[Before-and-after object listings]

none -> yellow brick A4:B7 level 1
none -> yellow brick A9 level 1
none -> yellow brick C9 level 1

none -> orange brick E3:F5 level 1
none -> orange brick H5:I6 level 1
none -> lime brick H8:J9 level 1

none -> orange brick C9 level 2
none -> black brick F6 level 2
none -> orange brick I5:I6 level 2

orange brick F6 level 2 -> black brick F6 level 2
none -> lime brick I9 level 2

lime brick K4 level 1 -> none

EXERCISE>
Starting at the line that contains "none -> lime brick I9 level 2", retype each remaining line of the records exactly; that line and the last line are both included.

WRITTEN REPLY>
none -> lime brick I9 level 2

lime brick K4 level 1 -> none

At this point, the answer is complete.